Objective -
Reproduce the lines below, replacing "porpoise" with "dolphin" and leaving everything else unchanged. Omit the pictures from your answer.

------------

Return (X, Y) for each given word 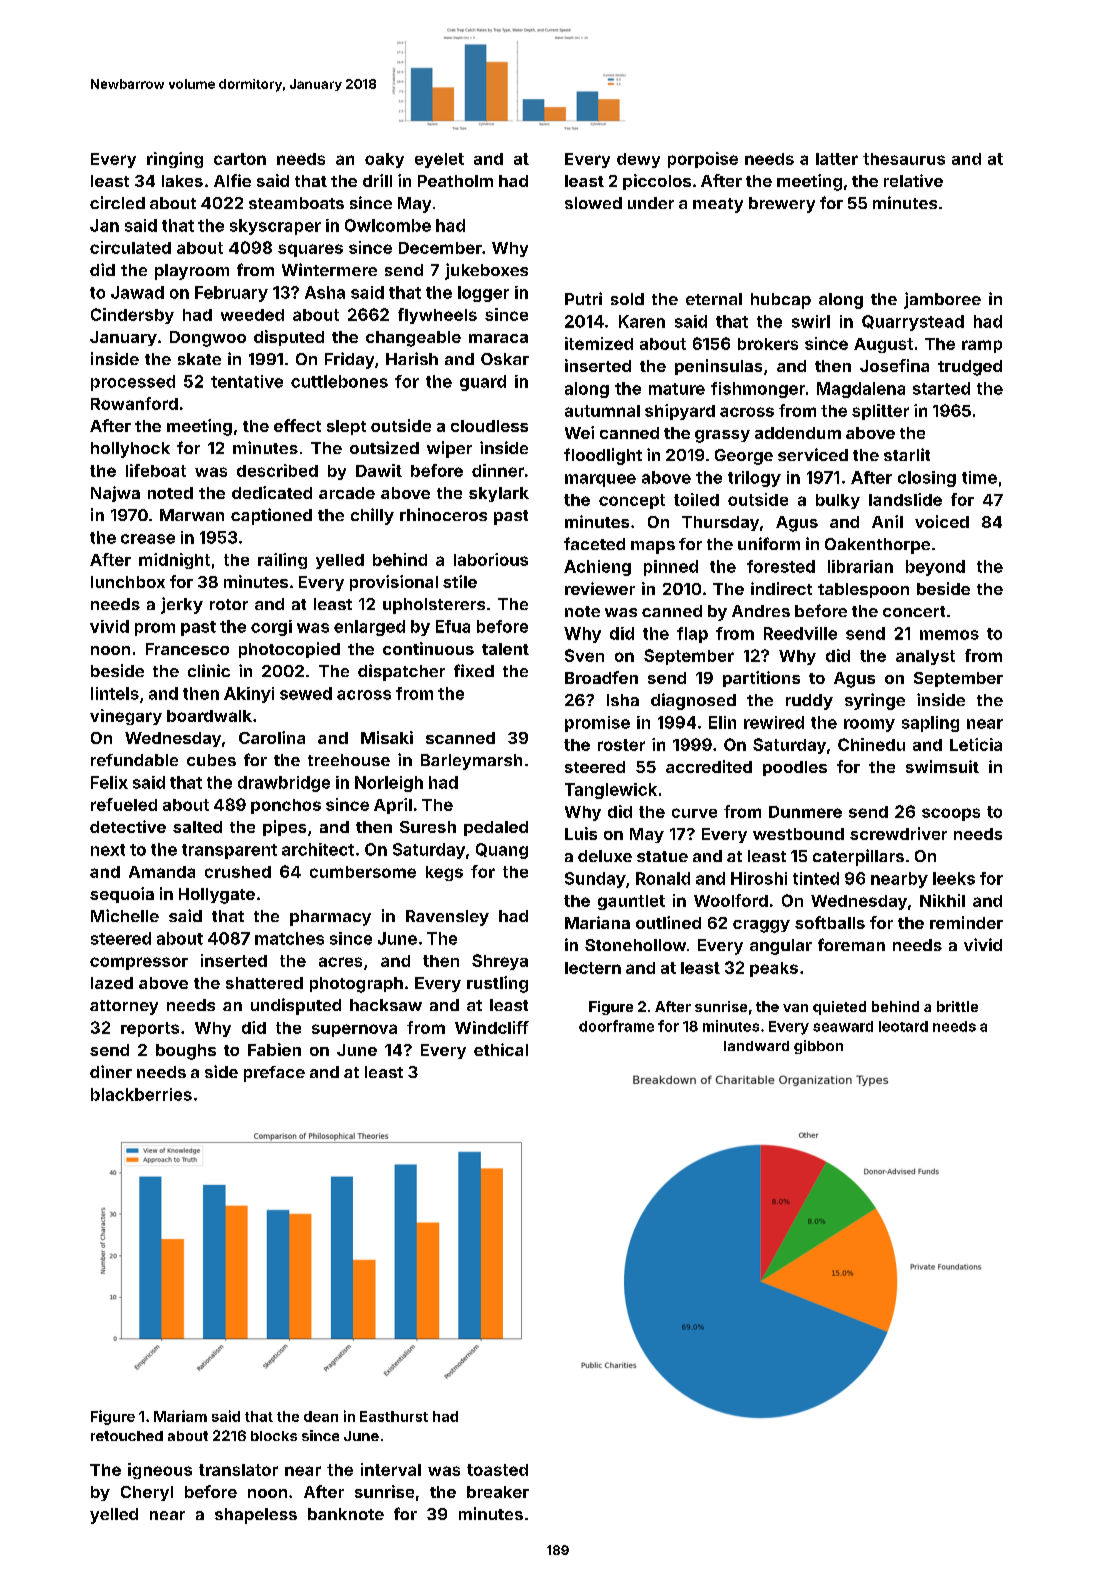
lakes (182, 181)
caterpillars (858, 857)
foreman (851, 944)
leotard (903, 1026)
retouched (127, 1436)
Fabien (274, 1049)
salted (197, 827)
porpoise (703, 160)
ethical (501, 1049)
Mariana (597, 922)
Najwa (115, 494)
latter (837, 159)
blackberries (141, 1094)
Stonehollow (635, 945)
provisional (394, 583)
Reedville (800, 633)
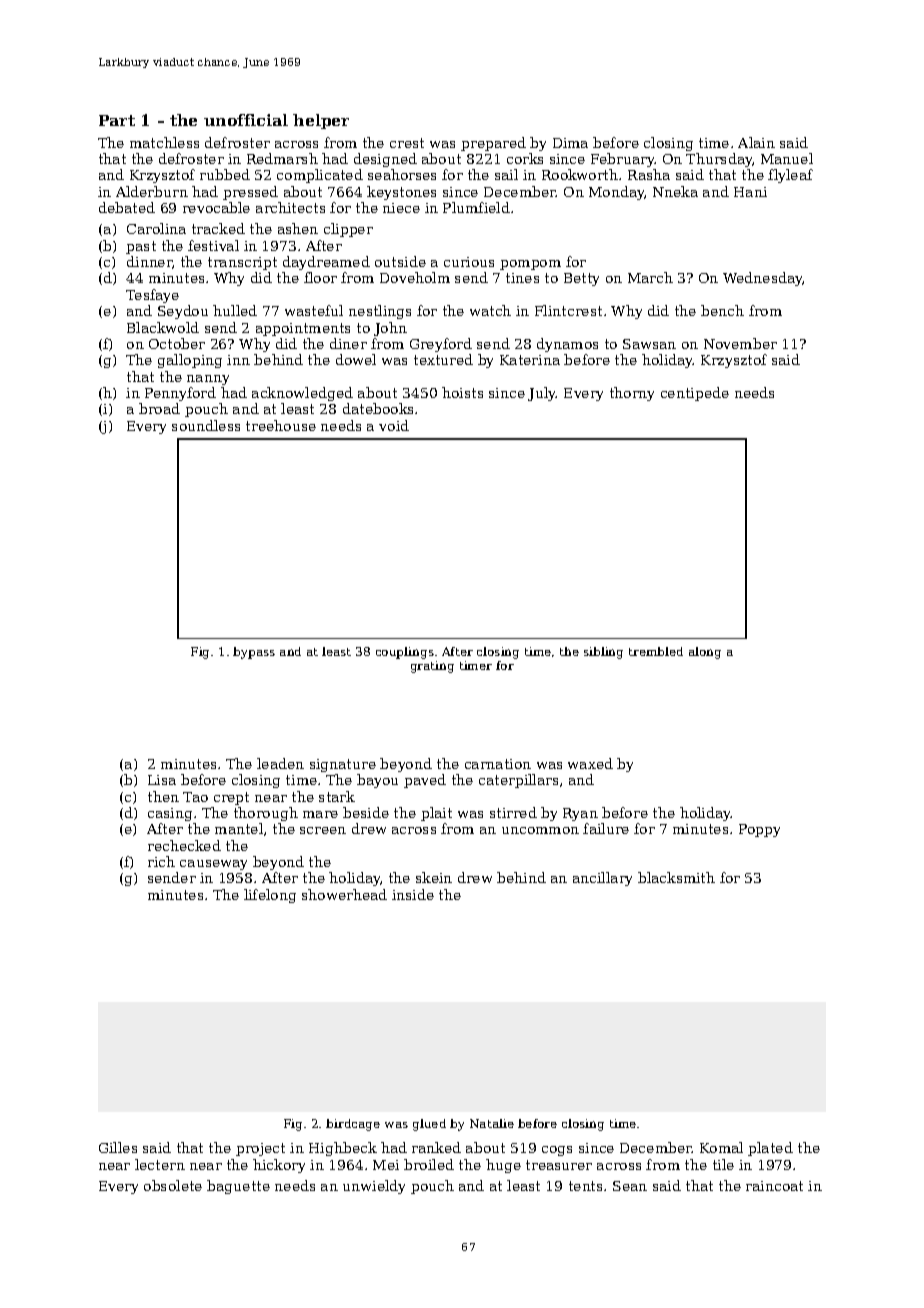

------------

Completed task -
Return (X, Y) for each given word 
lakes (182, 181)
caterpillars (858, 857)
foreman (851, 944)
leotard (903, 1026)
retouched (127, 1436)
Fabien (274, 1049)
salted (197, 827)
dolphin (703, 160)
ethical (501, 1049)
Mariana (597, 922)
Najwa (115, 494)
latter (837, 159)
blackberries (141, 1094)
Stonehollow (635, 945)
provisional (394, 583)
Reedville (800, 633)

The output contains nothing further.